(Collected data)

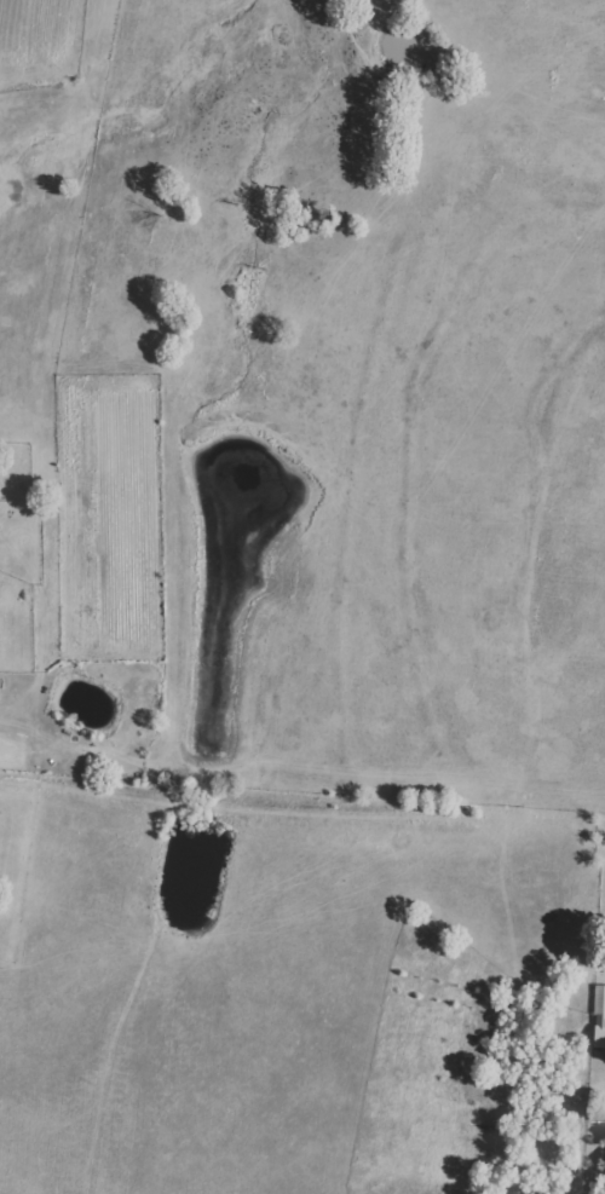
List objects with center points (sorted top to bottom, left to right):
building: (600, 1017)
road: (597, 1160)

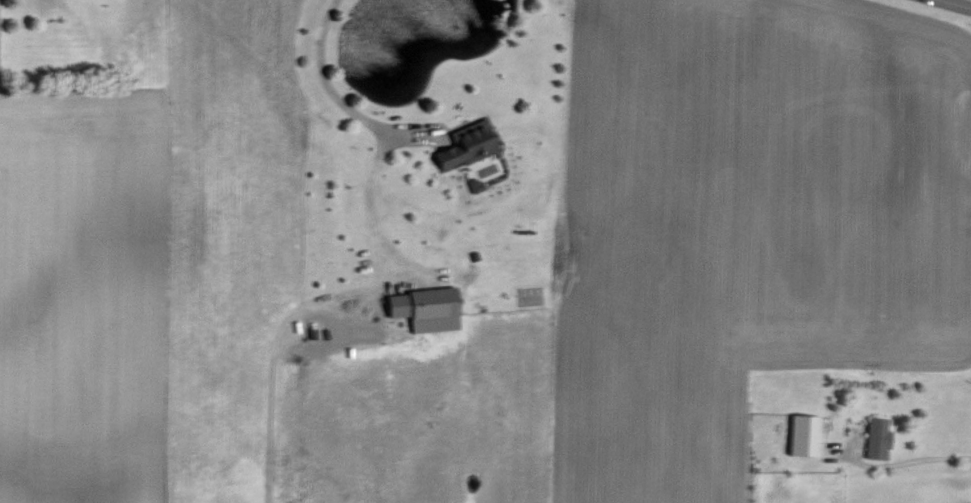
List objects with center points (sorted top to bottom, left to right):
road: (958, 3)
road: (372, 124)
building: (467, 147)
building: (475, 186)
building: (425, 310)
building: (804, 437)
building: (877, 439)
road: (905, 462)

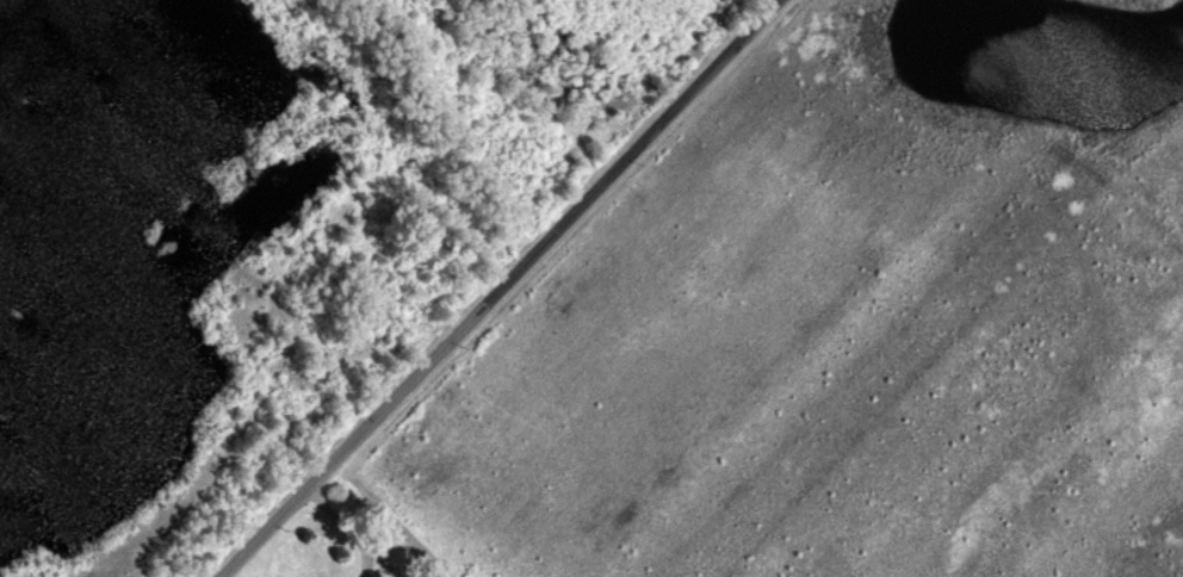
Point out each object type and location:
road: (499, 288)
road: (356, 531)
road: (367, 562)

PROBLEM DETAILS: Leave the pictures out and print every record exactly.

TASK RESPONSE:
List objects with center points (sorted top to bottom, left to right):
building: (600, 1017)
road: (597, 1160)

List objects with center points (sorted top to bottom, left to right):
road: (958, 3)
road: (372, 124)
building: (467, 147)
building: (475, 186)
building: (425, 310)
building: (804, 437)
building: (877, 439)
road: (905, 462)

Point out each object type and location:
road: (499, 288)
road: (356, 531)
road: (367, 562)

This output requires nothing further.